Try it:
In the records that follow, find the line with "grey eraser: 1 -> 2"; from there, retype every line exactly through the line with "yellow calculator: 0 -> 2", which also belongs to the answer.

Records excerpted from a collection

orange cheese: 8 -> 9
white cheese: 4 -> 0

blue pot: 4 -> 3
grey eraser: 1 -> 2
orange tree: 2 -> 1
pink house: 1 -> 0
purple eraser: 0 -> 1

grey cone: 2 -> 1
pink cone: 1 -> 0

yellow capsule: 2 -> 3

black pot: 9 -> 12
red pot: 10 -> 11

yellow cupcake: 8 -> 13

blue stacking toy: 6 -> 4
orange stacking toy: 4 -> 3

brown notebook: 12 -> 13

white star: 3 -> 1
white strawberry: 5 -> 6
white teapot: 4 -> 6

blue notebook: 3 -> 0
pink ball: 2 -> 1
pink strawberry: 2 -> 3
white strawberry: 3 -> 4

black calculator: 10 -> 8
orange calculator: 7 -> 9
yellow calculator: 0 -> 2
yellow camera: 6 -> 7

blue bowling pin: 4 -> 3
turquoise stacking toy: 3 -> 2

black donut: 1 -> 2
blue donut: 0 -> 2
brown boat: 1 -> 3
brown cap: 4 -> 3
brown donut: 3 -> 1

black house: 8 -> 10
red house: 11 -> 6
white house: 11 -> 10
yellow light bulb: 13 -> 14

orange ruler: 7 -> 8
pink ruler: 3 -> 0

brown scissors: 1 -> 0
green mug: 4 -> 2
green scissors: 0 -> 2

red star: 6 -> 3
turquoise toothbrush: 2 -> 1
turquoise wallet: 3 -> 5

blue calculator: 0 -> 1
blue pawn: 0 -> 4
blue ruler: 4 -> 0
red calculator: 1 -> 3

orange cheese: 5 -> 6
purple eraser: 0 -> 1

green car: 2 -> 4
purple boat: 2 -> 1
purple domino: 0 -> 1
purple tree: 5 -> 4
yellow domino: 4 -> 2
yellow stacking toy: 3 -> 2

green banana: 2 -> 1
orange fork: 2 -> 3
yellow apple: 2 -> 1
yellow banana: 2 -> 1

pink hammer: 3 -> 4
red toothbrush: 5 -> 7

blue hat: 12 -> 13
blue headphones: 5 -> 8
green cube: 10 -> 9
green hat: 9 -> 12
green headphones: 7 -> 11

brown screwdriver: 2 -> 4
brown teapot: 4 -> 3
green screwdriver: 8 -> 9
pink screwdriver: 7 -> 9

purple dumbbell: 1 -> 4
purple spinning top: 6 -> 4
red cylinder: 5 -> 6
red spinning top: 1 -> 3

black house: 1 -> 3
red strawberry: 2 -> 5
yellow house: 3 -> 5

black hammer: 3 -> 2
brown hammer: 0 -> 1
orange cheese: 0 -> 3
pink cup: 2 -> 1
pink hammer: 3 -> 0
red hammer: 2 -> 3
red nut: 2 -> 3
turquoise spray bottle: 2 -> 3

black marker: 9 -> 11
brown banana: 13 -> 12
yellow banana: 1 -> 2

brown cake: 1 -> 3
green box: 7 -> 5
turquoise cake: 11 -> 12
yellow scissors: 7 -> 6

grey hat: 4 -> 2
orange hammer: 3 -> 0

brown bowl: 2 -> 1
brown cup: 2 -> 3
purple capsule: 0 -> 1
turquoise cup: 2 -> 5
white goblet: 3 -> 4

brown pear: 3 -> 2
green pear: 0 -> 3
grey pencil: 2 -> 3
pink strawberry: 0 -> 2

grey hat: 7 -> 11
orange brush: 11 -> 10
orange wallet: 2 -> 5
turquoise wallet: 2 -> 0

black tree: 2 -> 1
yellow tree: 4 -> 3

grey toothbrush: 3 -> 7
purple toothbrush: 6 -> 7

Your response:
grey eraser: 1 -> 2
orange tree: 2 -> 1
pink house: 1 -> 0
purple eraser: 0 -> 1

grey cone: 2 -> 1
pink cone: 1 -> 0

yellow capsule: 2 -> 3

black pot: 9 -> 12
red pot: 10 -> 11

yellow cupcake: 8 -> 13

blue stacking toy: 6 -> 4
orange stacking toy: 4 -> 3

brown notebook: 12 -> 13

white star: 3 -> 1
white strawberry: 5 -> 6
white teapot: 4 -> 6

blue notebook: 3 -> 0
pink ball: 2 -> 1
pink strawberry: 2 -> 3
white strawberry: 3 -> 4

black calculator: 10 -> 8
orange calculator: 7 -> 9
yellow calculator: 0 -> 2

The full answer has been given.